**What the task asks**.
Below is a listing with pictures in it. Copy it exactly without them.

[[ Information provided, beginning ]]

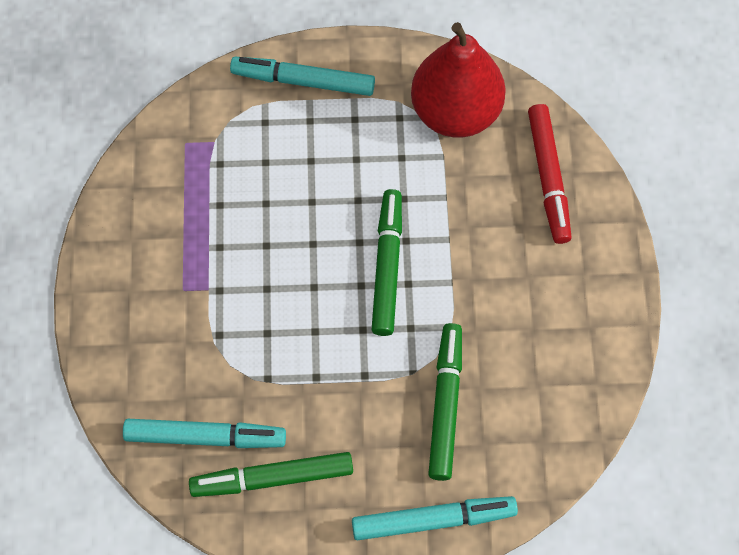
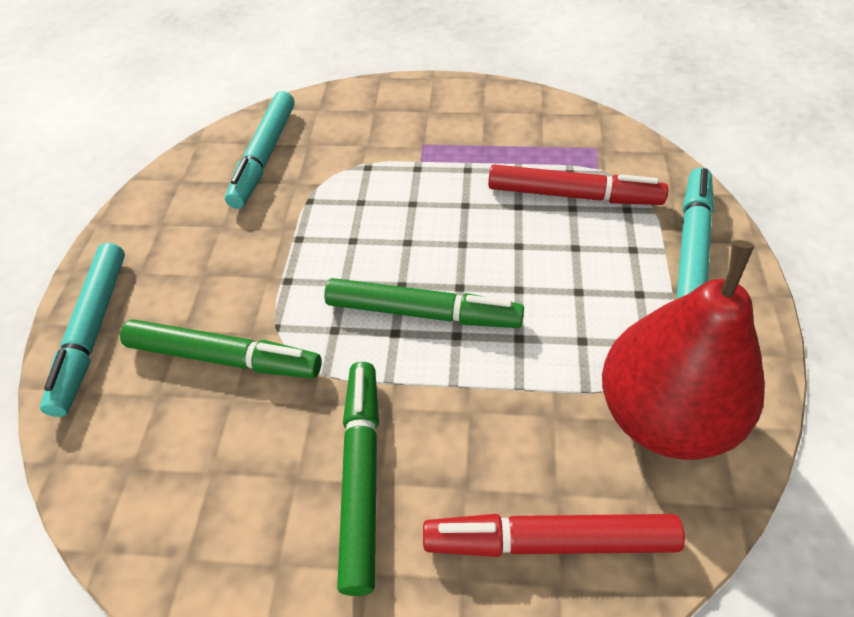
camera: 100 degrees right, 15 degrees down
(250, 161) = (573, 195): none -> red marker
(272, 478) = (203, 201): green marker -> green marker (362, 475)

[[ Information provided, end ]]

**Problem solution**.
camera: 100 degrees right, 15 degrees down
(250, 161) = (573, 195): none -> red marker
(272, 478) = (203, 201): green marker -> green marker (362, 475)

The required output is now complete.